▶ _Object correspondence data_:

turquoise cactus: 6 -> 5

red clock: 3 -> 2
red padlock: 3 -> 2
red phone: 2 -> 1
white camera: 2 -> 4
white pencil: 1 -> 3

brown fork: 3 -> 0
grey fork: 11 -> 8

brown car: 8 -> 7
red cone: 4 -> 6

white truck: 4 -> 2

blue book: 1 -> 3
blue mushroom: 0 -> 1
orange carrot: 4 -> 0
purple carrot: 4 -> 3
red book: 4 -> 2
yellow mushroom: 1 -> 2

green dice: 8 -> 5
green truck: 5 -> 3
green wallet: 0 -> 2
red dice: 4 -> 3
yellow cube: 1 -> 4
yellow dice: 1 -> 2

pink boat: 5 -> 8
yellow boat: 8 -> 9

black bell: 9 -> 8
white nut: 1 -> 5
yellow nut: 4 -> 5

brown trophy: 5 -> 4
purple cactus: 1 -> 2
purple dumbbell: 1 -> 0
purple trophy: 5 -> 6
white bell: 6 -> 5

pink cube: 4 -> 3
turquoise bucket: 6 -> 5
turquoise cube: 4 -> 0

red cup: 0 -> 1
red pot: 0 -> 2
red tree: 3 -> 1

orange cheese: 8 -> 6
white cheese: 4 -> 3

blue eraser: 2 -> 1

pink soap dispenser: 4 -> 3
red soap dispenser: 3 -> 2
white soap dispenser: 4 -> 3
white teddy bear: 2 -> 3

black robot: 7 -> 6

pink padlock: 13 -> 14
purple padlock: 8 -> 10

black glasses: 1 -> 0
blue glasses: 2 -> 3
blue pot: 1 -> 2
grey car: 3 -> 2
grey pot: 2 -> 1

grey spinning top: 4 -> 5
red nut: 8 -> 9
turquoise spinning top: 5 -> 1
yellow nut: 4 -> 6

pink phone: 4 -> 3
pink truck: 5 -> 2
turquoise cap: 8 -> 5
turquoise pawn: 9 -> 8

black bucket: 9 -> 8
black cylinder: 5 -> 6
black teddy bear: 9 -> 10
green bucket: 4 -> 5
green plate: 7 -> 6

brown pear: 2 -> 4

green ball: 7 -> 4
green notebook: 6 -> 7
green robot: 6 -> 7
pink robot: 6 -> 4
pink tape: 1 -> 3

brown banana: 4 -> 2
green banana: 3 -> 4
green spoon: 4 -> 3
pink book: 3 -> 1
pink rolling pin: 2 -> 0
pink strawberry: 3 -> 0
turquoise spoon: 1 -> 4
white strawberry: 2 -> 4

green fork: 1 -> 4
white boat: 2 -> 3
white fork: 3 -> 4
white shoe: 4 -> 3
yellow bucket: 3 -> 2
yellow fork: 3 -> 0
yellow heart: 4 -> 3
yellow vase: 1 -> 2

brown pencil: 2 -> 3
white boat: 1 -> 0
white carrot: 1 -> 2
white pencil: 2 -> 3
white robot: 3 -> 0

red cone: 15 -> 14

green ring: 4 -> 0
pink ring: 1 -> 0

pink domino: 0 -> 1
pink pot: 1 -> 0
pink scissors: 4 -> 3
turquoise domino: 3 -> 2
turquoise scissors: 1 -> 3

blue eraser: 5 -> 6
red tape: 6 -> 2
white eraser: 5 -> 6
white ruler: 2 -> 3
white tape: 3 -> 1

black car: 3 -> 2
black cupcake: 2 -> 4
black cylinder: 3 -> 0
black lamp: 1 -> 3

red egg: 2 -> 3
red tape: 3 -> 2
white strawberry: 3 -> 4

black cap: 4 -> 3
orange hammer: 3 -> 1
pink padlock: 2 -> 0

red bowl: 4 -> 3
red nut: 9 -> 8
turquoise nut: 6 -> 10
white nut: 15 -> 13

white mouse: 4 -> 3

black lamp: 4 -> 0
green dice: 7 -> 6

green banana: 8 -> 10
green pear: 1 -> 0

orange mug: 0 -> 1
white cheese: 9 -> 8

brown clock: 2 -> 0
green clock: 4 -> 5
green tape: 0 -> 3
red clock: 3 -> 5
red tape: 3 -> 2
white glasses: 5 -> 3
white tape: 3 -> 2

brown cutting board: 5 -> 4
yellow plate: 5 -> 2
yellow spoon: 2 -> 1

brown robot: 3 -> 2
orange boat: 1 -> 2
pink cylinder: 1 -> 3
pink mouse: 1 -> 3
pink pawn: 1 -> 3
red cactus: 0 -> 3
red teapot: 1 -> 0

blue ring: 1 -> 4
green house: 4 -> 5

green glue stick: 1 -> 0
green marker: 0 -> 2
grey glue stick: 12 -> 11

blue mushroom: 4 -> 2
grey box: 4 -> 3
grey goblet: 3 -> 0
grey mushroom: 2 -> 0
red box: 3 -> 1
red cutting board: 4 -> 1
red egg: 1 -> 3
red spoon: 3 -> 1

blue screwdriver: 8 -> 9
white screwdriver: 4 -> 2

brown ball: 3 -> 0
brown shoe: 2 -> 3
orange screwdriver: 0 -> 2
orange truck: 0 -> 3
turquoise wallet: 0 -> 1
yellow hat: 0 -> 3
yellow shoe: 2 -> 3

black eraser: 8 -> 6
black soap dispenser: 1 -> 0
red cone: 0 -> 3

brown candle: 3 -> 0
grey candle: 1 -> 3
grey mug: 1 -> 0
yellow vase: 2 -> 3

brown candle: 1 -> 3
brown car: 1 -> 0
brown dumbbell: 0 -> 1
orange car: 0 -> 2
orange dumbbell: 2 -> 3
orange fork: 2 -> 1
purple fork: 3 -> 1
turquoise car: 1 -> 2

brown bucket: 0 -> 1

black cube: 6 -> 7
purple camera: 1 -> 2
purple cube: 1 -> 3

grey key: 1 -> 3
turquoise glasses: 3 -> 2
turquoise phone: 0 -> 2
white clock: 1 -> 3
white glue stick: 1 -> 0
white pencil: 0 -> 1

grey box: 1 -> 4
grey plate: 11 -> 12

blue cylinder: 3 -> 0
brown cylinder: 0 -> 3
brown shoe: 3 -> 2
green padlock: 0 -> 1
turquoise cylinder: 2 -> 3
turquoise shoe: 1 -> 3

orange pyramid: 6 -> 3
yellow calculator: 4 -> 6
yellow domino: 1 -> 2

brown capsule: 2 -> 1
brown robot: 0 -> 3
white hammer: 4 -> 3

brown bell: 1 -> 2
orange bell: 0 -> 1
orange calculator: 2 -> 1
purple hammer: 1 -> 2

▶ _TASK ITEM_:
Please give the number of lines in the data where "bucket" appears, without any other words.

▶ _EXPECTED ANSWER_:
5